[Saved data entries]

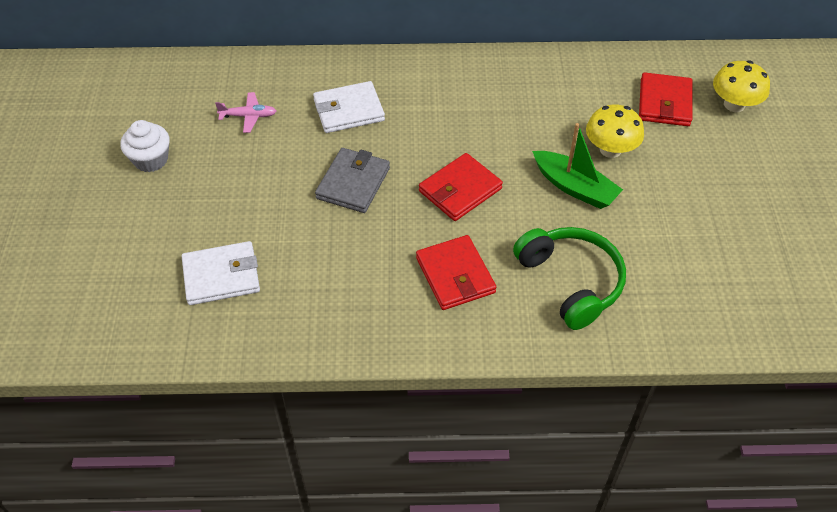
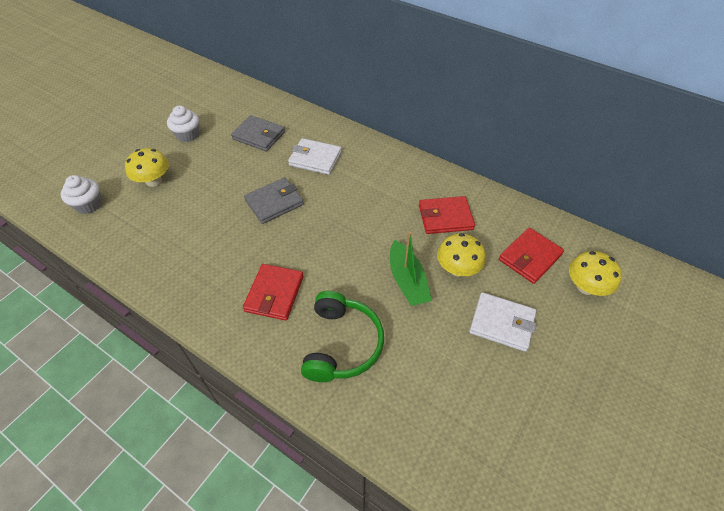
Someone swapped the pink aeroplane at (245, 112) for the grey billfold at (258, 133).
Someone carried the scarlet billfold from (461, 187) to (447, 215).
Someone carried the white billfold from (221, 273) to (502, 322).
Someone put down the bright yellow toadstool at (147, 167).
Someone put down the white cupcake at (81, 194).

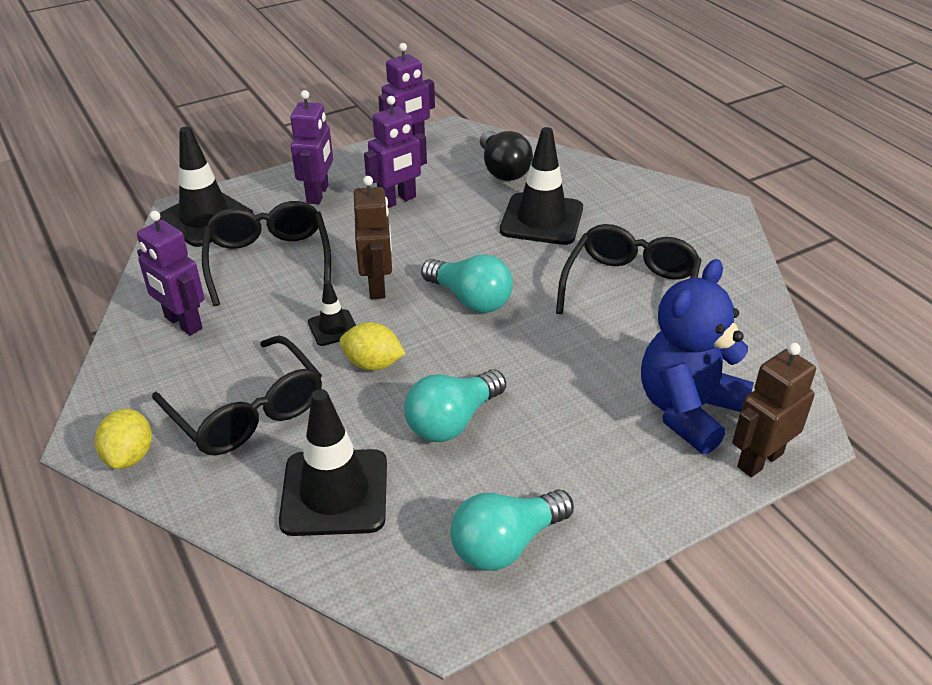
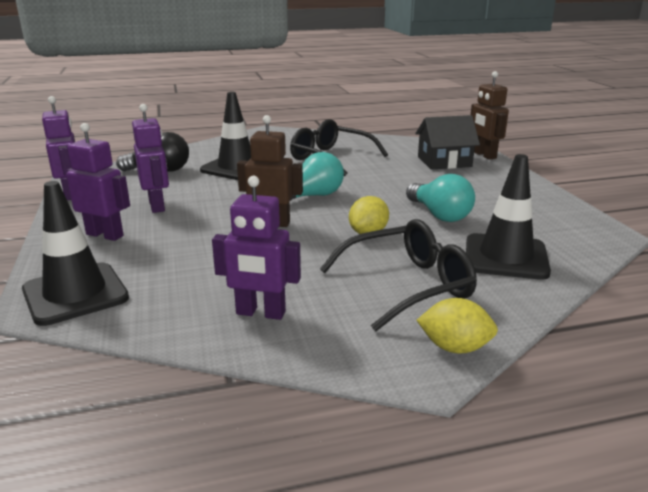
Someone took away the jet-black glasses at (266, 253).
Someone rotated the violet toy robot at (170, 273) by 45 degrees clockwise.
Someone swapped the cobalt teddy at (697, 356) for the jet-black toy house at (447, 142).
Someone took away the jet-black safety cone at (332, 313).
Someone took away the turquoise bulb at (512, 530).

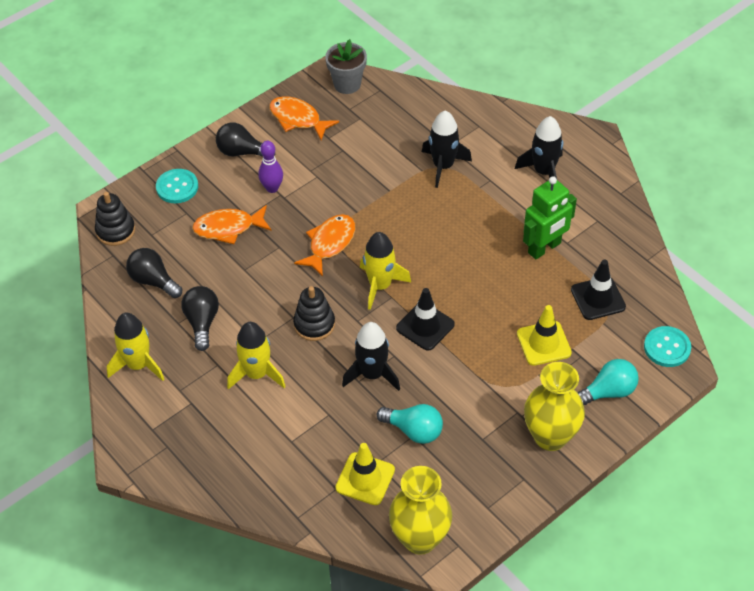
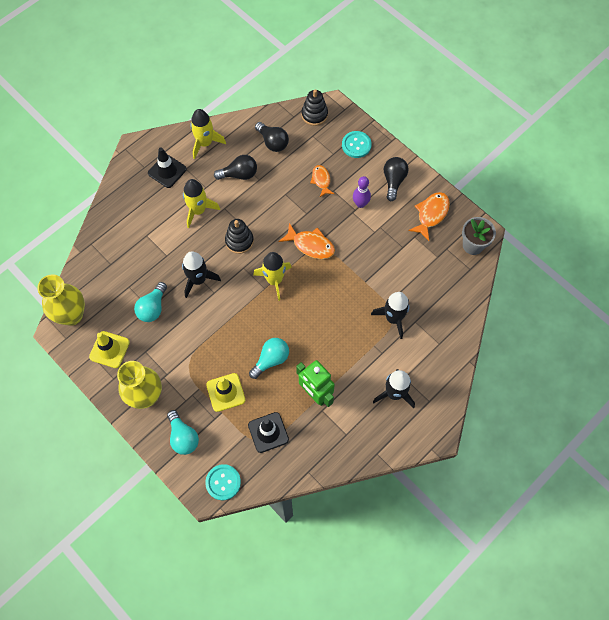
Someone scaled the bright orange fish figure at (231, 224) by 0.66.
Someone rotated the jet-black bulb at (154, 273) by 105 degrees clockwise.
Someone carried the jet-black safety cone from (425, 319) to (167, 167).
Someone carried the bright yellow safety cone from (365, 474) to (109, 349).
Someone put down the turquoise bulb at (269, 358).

Work order -
Restate, word for word and without pictures, the lines from the line containing "Someone put down the white" to the last line of the records above.

Written solution -
Someone put down the white cupcake at (81, 194).

Someone took away the jet-black glasses at (266, 253).
Someone rotated the violet toy robot at (170, 273) by 45 degrees clockwise.
Someone swapped the cobalt teddy at (697, 356) for the jet-black toy house at (447, 142).
Someone took away the jet-black safety cone at (332, 313).
Someone took away the turquoise bulb at (512, 530).

Someone scaled the bright orange fish figure at (231, 224) by 0.66.
Someone rotated the jet-black bulb at (154, 273) by 105 degrees clockwise.
Someone carried the jet-black safety cone from (425, 319) to (167, 167).
Someone carried the bright yellow safety cone from (365, 474) to (109, 349).
Someone put down the turquoise bulb at (269, 358).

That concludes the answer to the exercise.